Segment Start: Data supplied

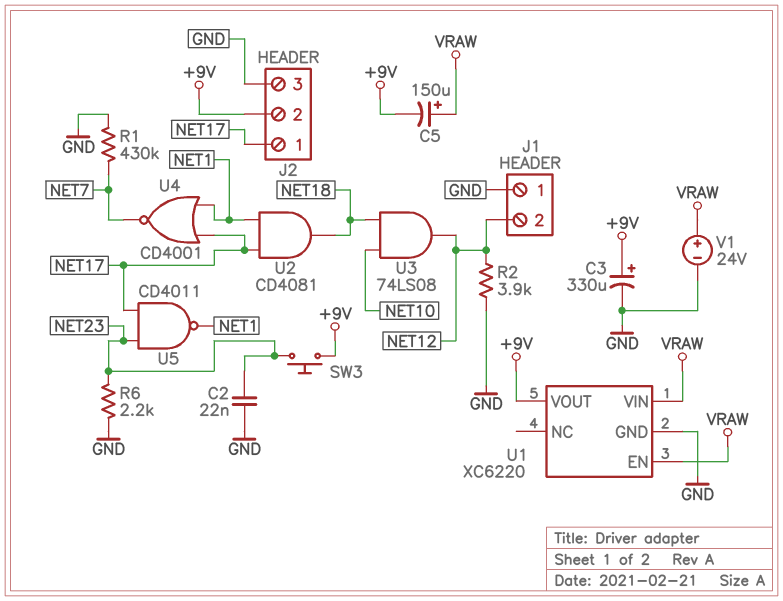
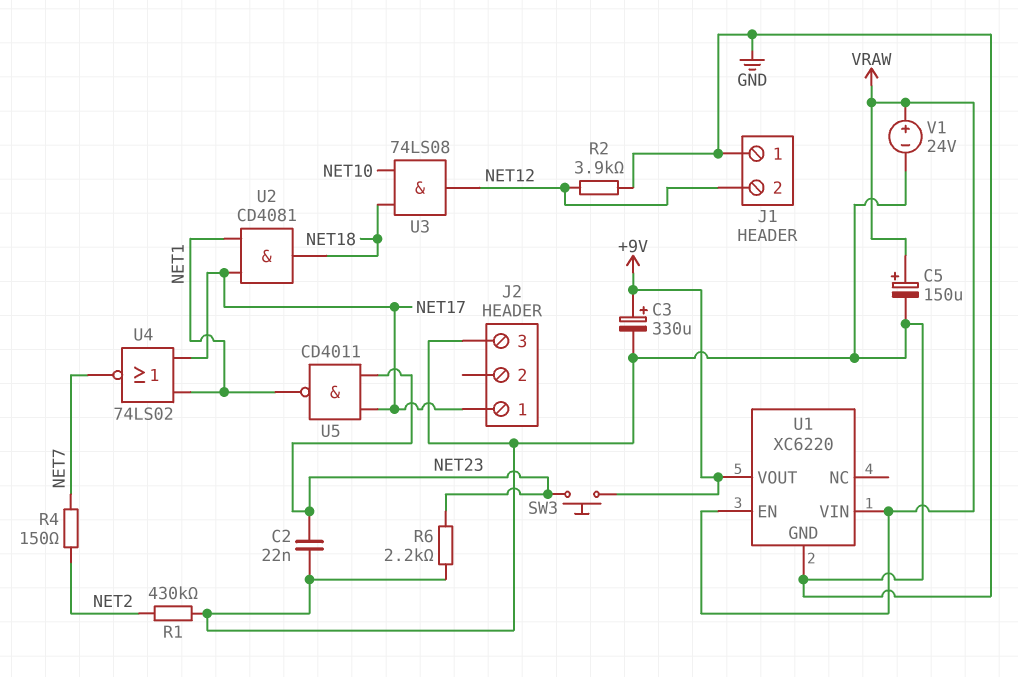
C5: 150uF (plus VRAW, minus +9V) -> 150uF (plus VRAW, minus GND)
J2 pin 2: +9V -> none
R1: 430k (GND, NET7) -> 430k (GND, NET2)
R4: none -> 150 (NET2, NET7)
U4: NOR CD4001 (in NET1, in NET17, out NET7) -> NOR 74LS02 (in NET1, in NET17, out NET7)

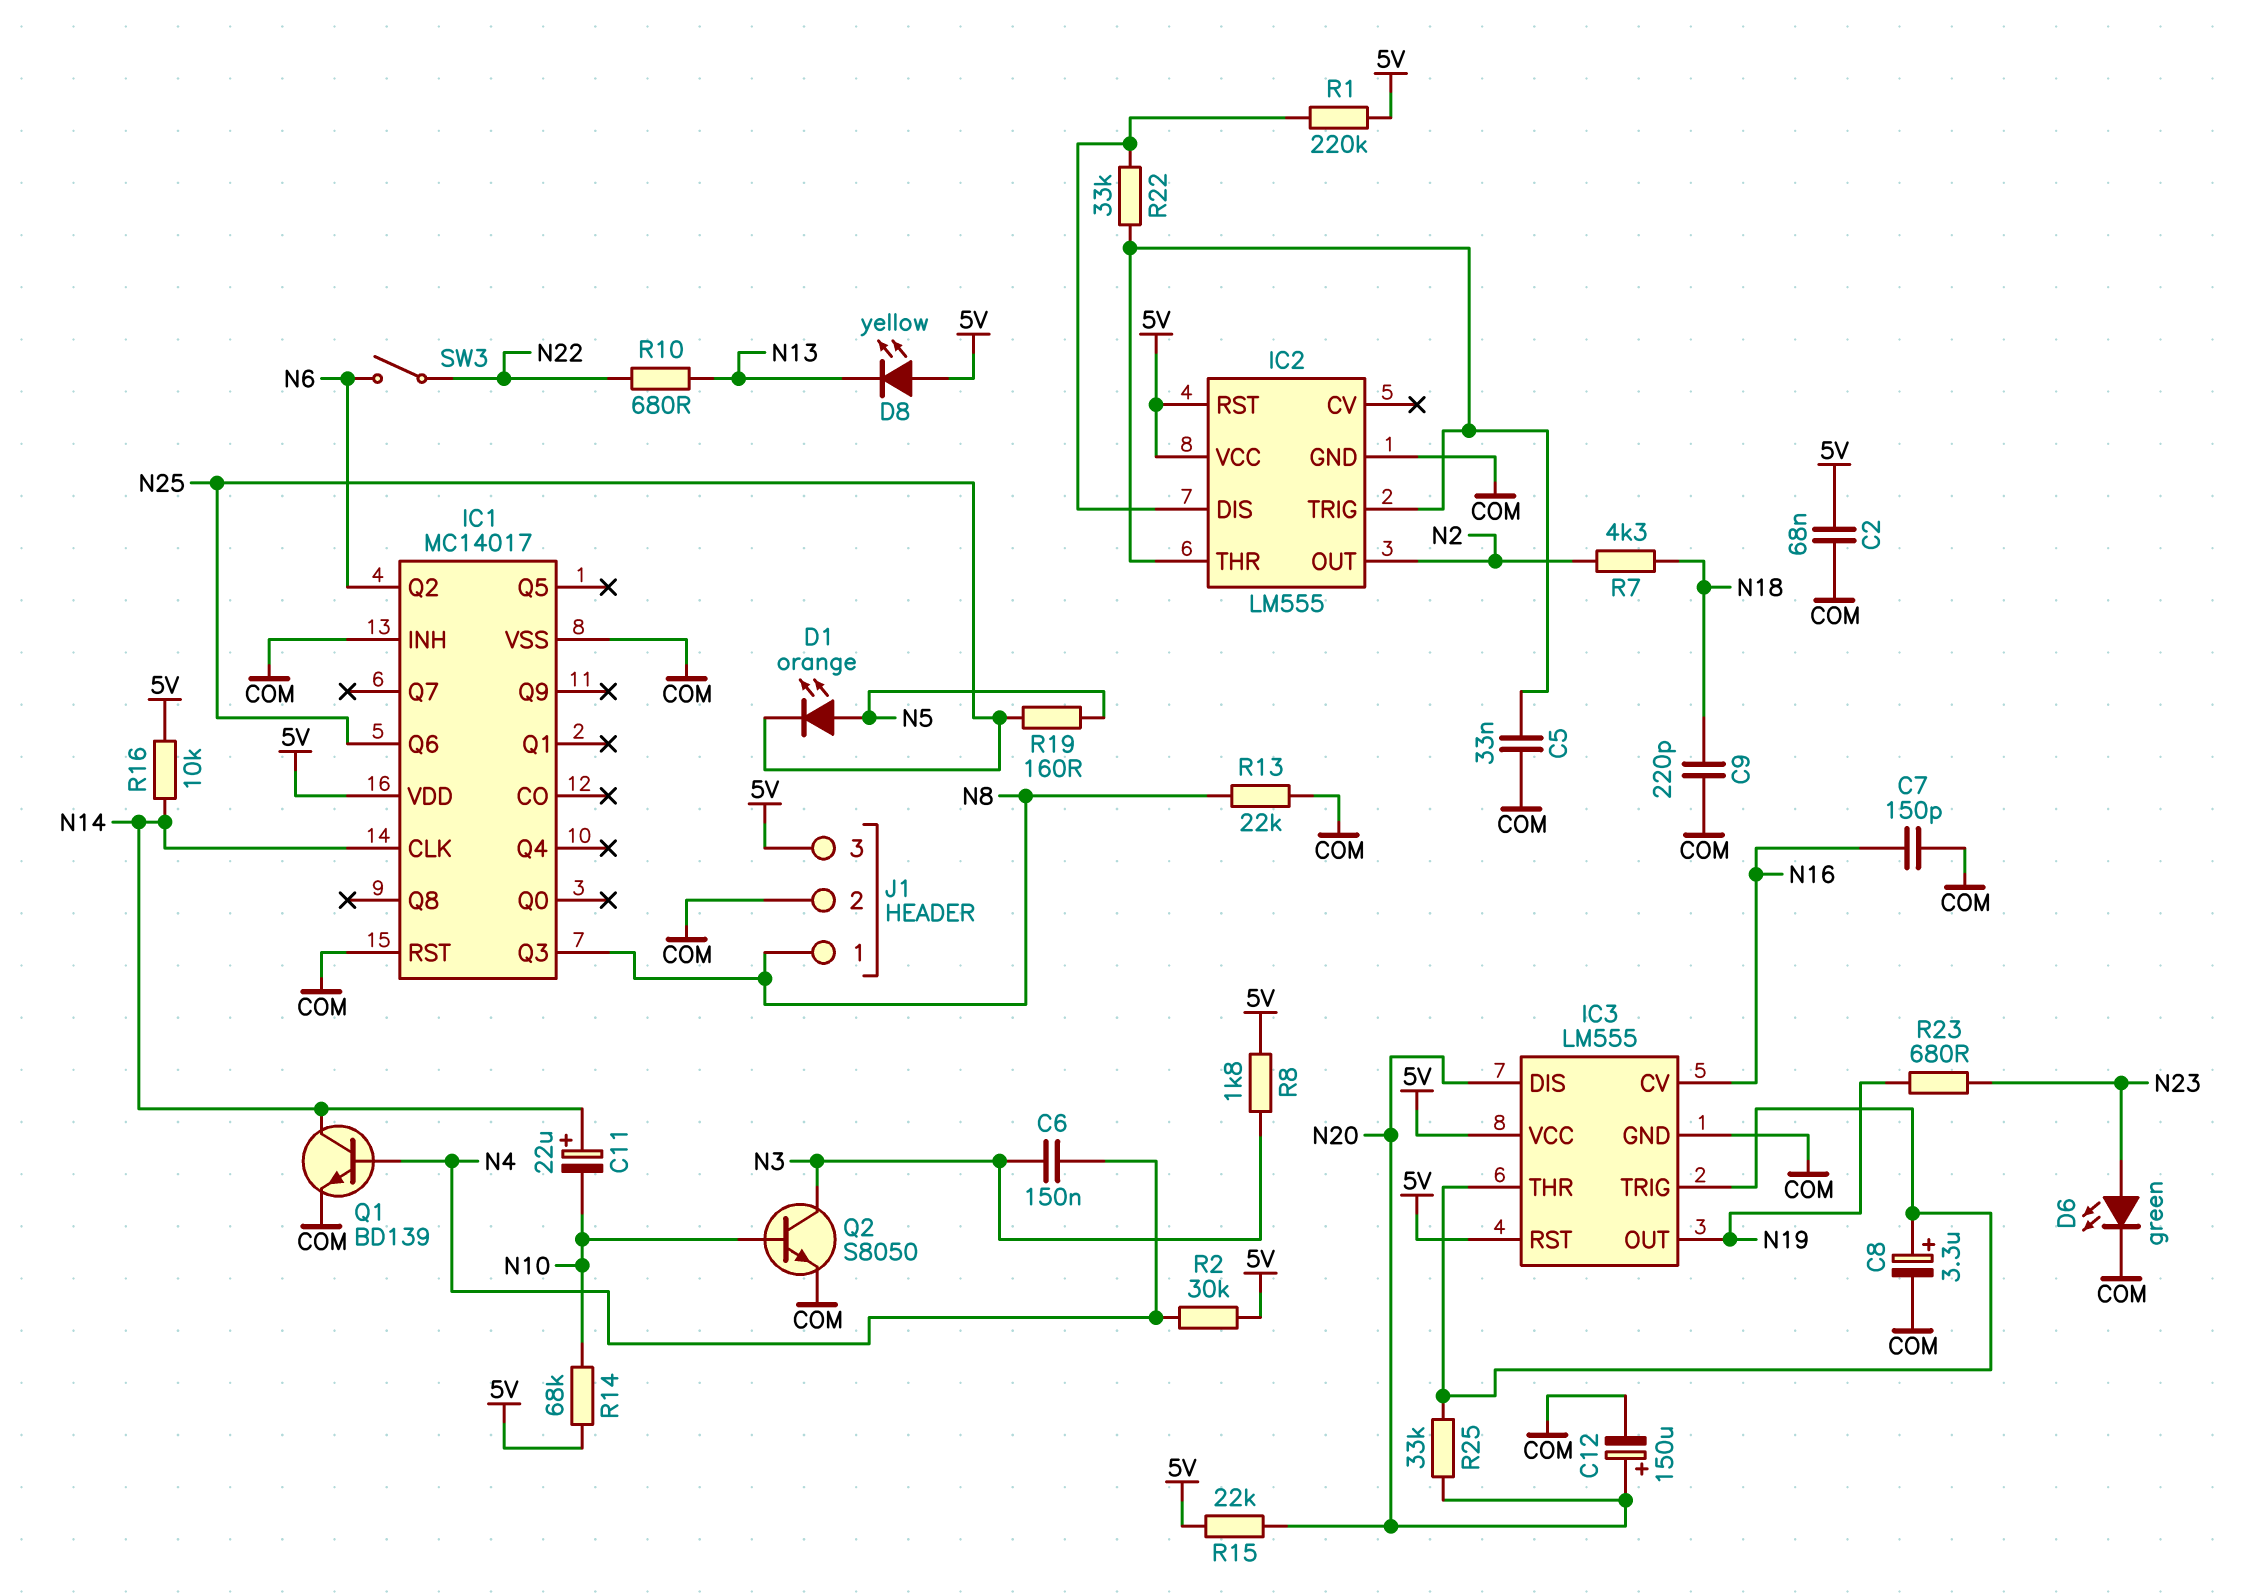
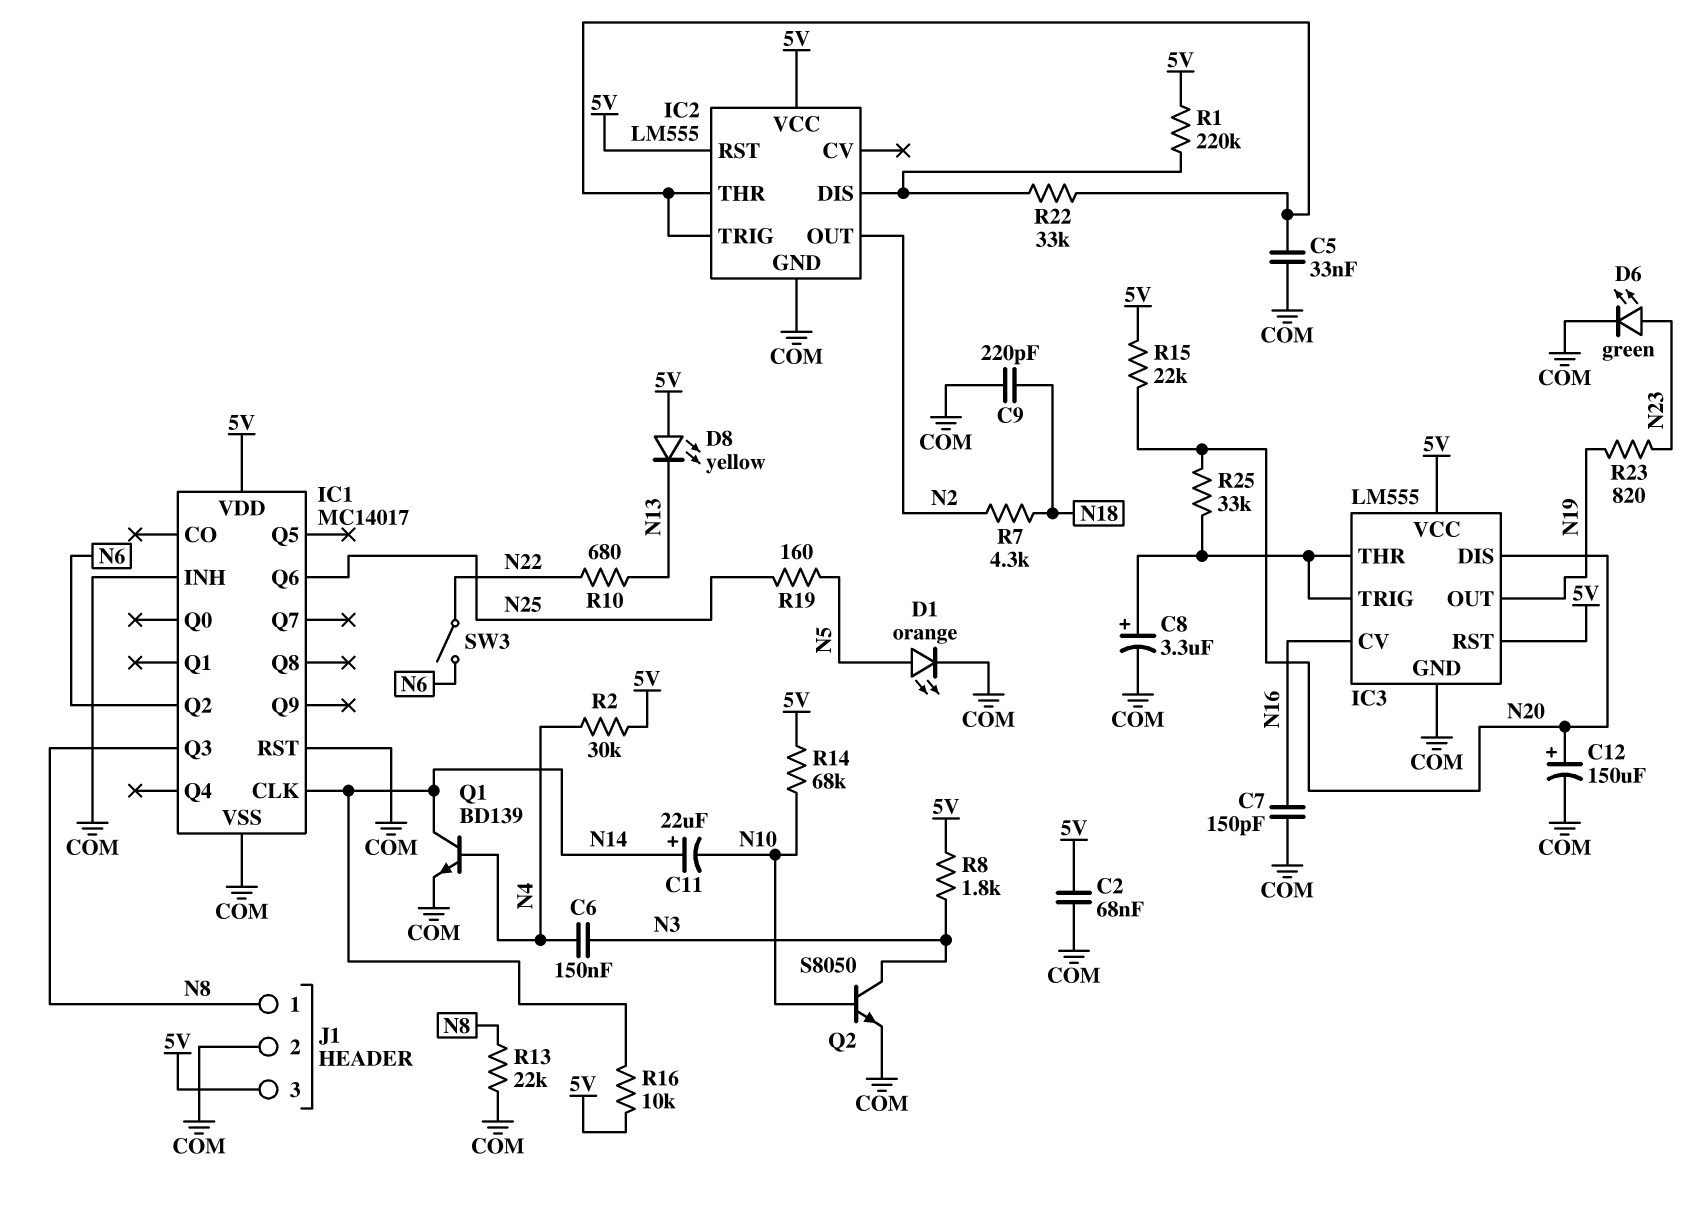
D1: LED orange (A N5, K N25) -> LED orange (A N5, K COM)
R23: 680 (N19, N23) -> 820 (N19, N23)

Segment End: Data supplied

#### Exercise description
Exactly as they appear above, write out all the entries, but not the images.

#### Response to the exercise
C5: 150uF (plus VRAW, minus +9V) -> 150uF (plus VRAW, minus GND)
J2 pin 2: +9V -> none
R1: 430k (GND, NET7) -> 430k (GND, NET2)
R4: none -> 150 (NET2, NET7)
U4: NOR CD4001 (in NET1, in NET17, out NET7) -> NOR 74LS02 (in NET1, in NET17, out NET7)

D1: LED orange (A N5, K N25) -> LED orange (A N5, K COM)
R23: 680 (N19, N23) -> 820 (N19, N23)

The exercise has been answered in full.